• _TASK STATEMENT_: Search the data for the string "plate", and report each line where it is found.

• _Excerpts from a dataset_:

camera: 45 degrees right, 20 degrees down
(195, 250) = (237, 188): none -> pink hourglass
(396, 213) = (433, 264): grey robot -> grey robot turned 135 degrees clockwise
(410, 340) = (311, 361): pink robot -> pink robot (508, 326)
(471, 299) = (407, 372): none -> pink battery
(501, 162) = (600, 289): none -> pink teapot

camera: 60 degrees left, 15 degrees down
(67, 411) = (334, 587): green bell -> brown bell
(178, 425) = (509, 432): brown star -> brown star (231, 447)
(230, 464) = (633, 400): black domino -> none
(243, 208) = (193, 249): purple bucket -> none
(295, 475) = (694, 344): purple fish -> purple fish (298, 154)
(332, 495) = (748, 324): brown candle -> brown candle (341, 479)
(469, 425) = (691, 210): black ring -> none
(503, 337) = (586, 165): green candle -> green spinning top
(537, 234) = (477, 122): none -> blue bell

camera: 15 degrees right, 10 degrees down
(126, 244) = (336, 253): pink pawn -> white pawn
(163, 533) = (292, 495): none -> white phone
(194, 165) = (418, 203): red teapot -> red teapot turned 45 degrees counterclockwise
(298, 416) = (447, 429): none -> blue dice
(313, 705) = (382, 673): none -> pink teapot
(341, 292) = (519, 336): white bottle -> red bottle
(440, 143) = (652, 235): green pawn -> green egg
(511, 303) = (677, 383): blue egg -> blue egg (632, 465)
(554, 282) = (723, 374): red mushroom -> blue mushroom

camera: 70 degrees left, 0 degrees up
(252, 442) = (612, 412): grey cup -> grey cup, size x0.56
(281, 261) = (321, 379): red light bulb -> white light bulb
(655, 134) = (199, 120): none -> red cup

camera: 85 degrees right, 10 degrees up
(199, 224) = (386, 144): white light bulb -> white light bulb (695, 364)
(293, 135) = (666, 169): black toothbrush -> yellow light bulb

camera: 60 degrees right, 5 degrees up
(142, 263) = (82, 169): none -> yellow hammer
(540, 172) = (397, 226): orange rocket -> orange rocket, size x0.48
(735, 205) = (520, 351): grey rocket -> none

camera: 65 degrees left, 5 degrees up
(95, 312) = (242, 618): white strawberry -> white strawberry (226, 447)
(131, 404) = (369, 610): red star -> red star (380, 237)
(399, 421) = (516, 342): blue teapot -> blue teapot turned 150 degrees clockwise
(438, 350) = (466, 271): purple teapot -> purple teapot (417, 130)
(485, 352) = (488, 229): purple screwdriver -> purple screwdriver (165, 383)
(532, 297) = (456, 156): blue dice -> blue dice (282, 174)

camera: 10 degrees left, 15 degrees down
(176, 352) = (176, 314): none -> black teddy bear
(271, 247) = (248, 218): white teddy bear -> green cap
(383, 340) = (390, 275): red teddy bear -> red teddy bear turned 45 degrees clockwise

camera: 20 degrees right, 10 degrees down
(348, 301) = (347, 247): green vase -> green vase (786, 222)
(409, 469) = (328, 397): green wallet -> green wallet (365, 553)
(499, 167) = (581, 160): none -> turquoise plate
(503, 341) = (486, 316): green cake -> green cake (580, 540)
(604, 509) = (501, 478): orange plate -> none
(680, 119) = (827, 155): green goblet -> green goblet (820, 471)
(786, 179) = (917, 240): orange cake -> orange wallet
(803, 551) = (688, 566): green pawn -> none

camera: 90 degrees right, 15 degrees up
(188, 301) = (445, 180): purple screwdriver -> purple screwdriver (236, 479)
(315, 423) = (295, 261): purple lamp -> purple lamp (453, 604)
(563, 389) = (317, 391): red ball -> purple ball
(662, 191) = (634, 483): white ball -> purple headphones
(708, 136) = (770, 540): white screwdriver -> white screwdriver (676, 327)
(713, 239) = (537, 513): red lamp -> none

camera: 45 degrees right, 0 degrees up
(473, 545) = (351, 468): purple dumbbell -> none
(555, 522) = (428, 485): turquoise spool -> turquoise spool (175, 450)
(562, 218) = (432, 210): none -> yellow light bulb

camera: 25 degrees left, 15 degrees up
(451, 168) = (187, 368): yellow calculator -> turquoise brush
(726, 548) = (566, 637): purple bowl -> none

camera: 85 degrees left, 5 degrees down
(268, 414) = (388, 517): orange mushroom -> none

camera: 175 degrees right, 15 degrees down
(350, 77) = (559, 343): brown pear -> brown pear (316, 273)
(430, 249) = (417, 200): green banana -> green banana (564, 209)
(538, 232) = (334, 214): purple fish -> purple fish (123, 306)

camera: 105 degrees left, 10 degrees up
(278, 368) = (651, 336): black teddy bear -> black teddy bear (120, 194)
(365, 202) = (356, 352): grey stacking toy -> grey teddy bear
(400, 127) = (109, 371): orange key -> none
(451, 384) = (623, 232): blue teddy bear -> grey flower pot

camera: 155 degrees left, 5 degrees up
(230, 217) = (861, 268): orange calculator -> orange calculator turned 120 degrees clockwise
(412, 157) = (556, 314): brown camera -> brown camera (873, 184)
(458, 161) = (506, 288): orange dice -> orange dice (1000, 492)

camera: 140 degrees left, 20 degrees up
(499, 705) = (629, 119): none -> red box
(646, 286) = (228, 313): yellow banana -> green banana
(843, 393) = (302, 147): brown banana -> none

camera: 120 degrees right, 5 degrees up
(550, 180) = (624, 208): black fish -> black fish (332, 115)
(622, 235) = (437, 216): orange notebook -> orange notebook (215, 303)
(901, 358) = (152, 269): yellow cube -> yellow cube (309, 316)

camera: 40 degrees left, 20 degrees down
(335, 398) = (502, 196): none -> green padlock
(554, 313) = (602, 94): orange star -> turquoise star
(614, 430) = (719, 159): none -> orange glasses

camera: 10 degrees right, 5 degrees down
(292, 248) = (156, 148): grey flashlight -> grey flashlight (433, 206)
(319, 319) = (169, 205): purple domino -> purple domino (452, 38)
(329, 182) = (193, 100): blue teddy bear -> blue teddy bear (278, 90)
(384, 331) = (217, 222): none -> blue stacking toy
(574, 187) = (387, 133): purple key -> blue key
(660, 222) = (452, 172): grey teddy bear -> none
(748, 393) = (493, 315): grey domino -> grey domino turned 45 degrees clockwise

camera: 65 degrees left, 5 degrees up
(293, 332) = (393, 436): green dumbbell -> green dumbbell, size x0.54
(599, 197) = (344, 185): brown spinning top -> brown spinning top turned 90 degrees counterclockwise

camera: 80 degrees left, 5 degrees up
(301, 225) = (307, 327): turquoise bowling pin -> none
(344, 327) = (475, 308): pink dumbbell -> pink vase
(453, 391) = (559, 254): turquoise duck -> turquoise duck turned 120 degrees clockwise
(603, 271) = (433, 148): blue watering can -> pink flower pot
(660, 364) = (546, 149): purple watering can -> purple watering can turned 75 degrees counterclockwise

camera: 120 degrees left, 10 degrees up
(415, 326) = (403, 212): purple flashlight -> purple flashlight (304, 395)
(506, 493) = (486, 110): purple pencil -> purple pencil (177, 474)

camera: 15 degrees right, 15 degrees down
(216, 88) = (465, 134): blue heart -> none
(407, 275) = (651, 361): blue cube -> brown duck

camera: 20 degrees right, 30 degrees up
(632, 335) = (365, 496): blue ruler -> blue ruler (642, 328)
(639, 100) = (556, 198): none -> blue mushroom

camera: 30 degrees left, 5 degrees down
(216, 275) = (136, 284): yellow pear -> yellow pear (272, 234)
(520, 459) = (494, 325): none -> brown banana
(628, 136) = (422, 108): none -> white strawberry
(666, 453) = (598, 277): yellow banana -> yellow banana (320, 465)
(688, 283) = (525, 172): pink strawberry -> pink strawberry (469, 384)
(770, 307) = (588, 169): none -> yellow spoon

• _FINISHED TASK_:
(499, 167) = (581, 160): none -> turquoise plate
(604, 509) = (501, 478): orange plate -> none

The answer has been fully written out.